YOUR TASK — The lines to print run from the top of the material below to the line with "none -> purple 1x2 plate [166,253,231,325]", inclusive; please copy them exactly, without pictures.

PROVIDED DATA —
· · ·

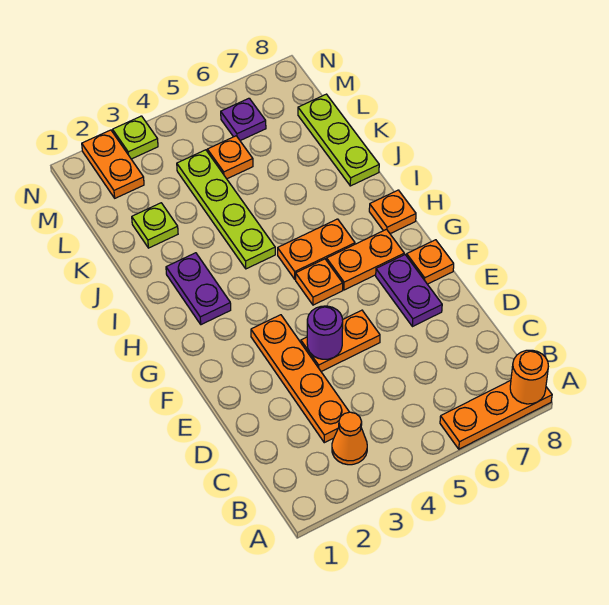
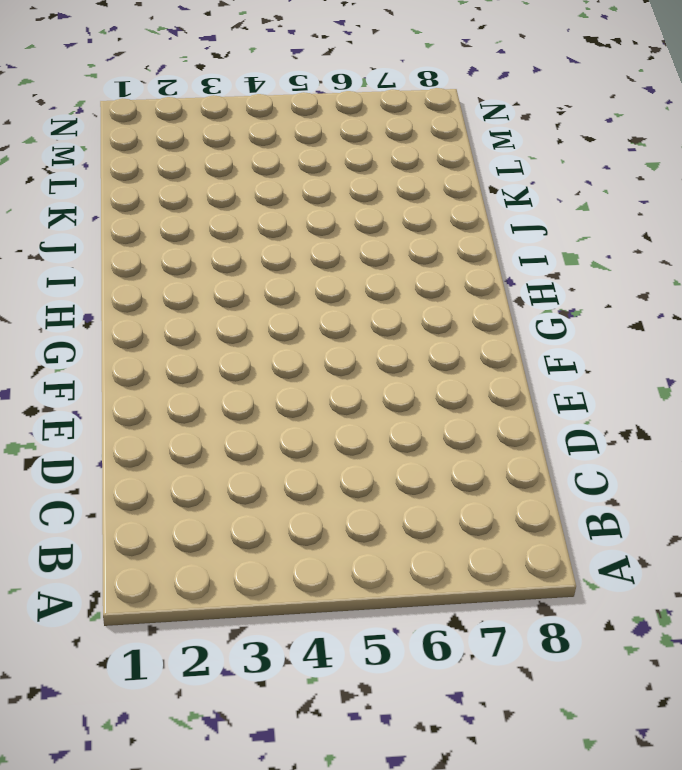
none -> orange 1x3 plate [440,380,552,449]
none -> orange 1x1 cone [332,412,367,465]
none -> orange 1x4 plate [251,315,349,443]

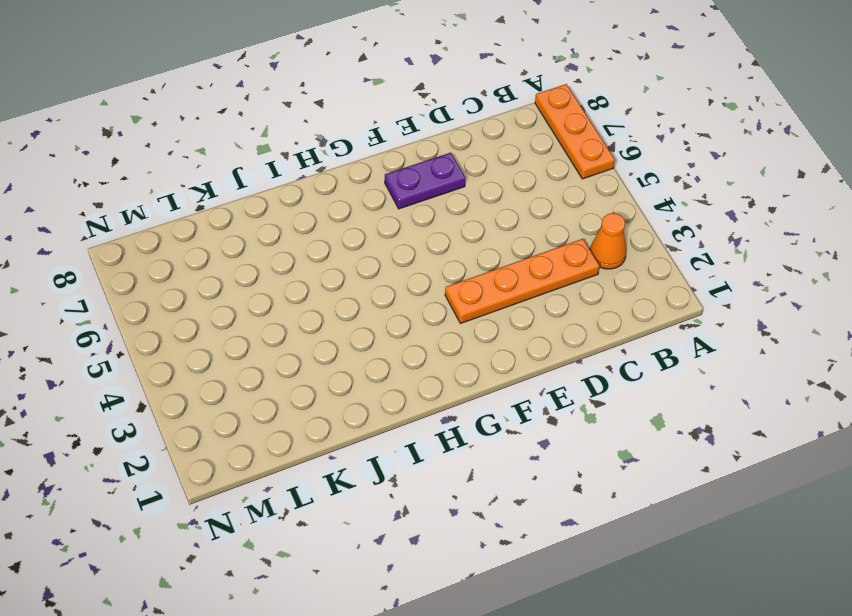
none -> orange 1x2 plate [301,310,380,372]
none -> orange 1x1 plate [407,240,454,284]
none -> orange 1x1 plate [296,259,343,305]

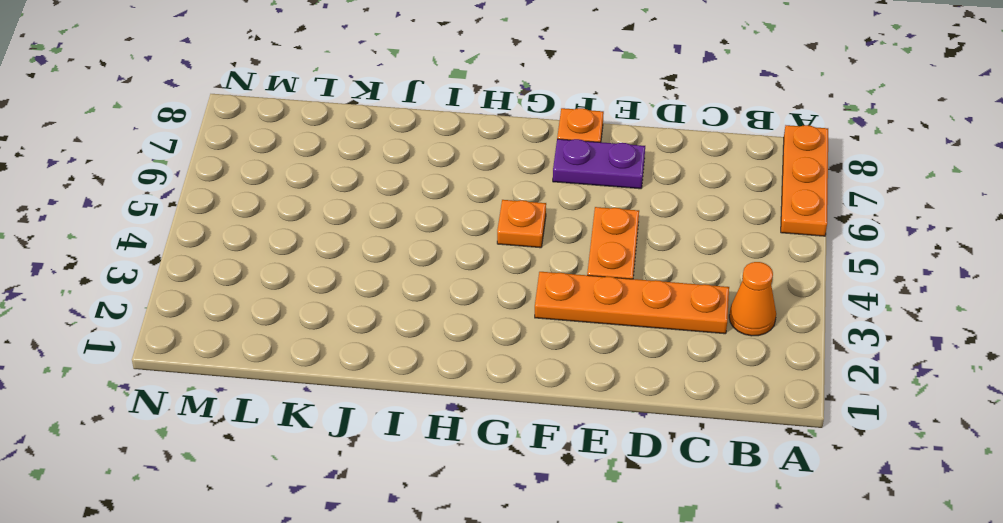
none -> orange 1x2 plate [327,229,404,290]
none -> purple 1x2 plate [166,253,231,325]
none -> orange 1x2 plate [278,219,355,279]

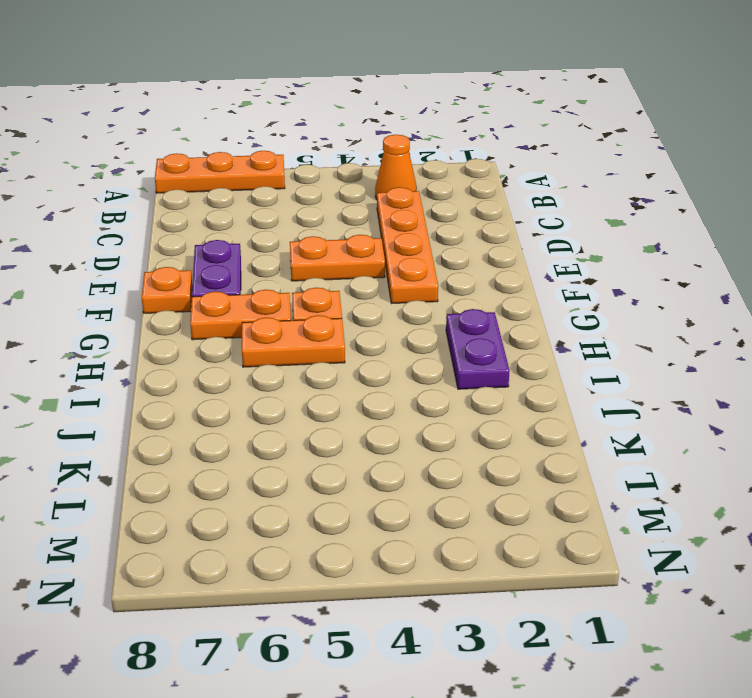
none -> orange 1x1 plate [369,190,416,234]
none -> lime 1x4 plate [177,150,275,269]
none -> lime 1x3 plate [298,94,379,186]

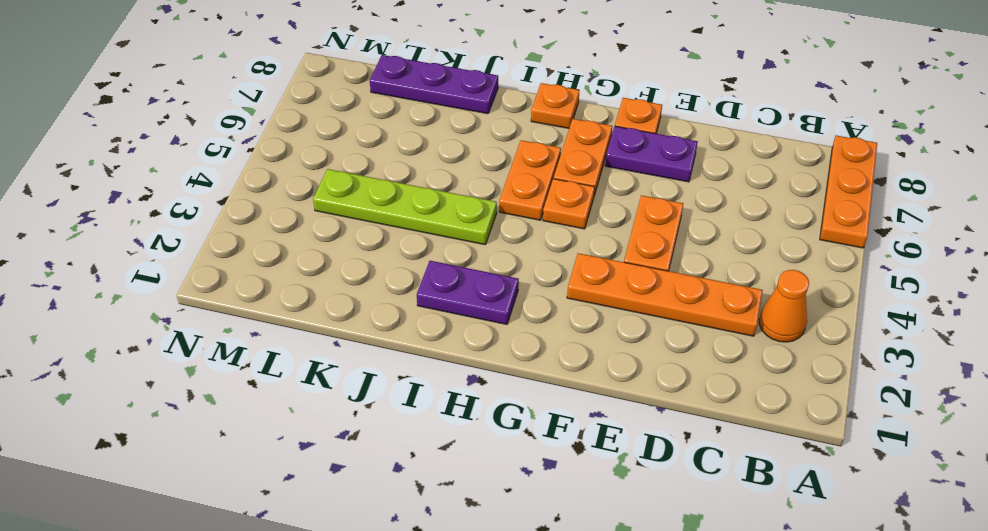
purple 1x3 plate [370,55,498,114] -> lime 1x3 plate [298,94,379,186]
none -> lime 1x1 plate [132,203,178,248]
none -> orange 1x1 plate [207,136,253,179]
none -> orange 1x2 plate [82,130,144,198]

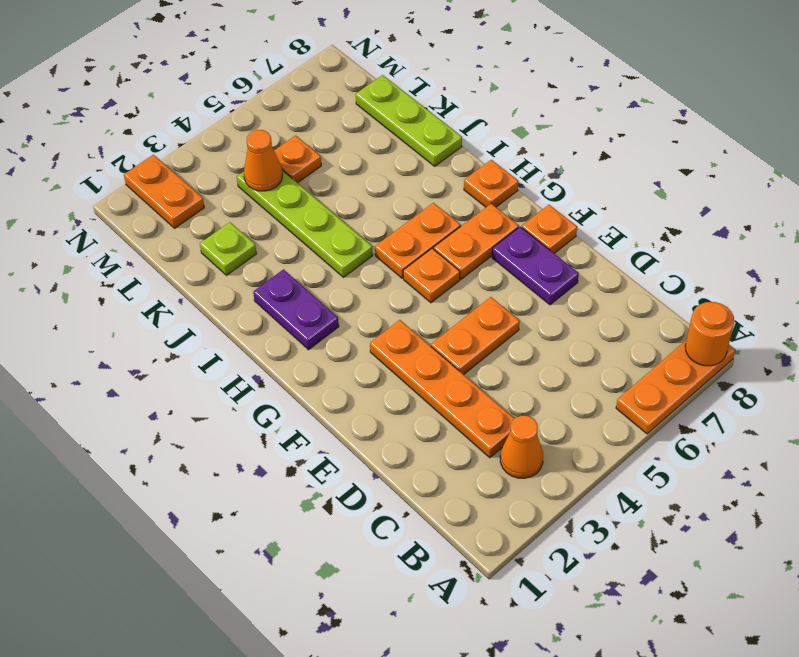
orange 1x1 cone [244,130,283,191] -> none
none -> purple 1x1 plate [221,98,266,141]
none -> lime 1x1 plate [113,116,158,159]
none -> purple 1x1 round brick [307,306,343,359]

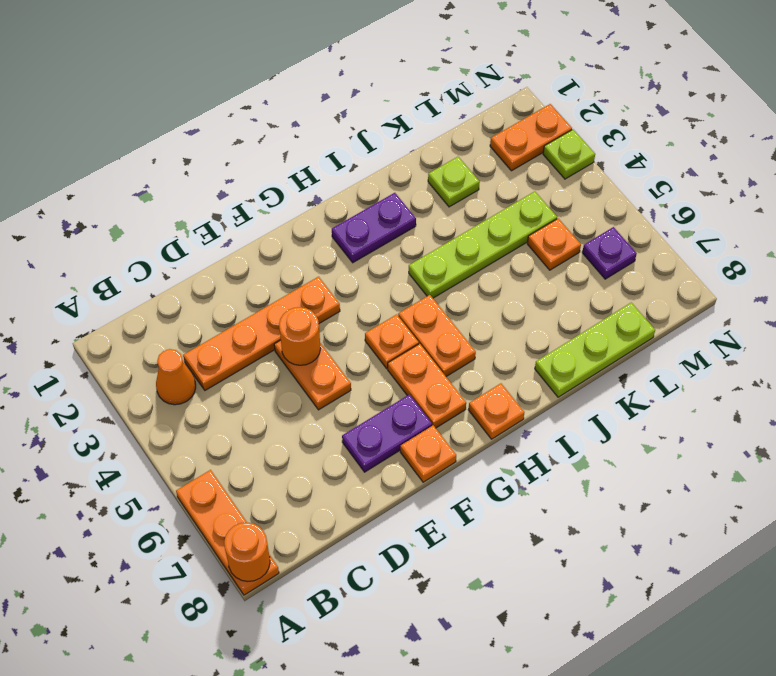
orange 1x1 round brick [279,307,321,365] -> purple 1x1 round brick [307,306,343,359]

· · ·

SOLUTION TO THIS EXERCISE —
none -> orange 1x3 plate [440,380,552,449]
none -> orange 1x1 cone [332,412,367,465]
none -> orange 1x4 plate [251,315,349,443]

none -> orange 1x2 plate [301,310,380,372]
none -> orange 1x1 plate [407,240,454,284]
none -> orange 1x1 plate [296,259,343,305]

none -> orange 1x2 plate [327,229,404,290]
none -> purple 1x2 plate [166,253,231,325]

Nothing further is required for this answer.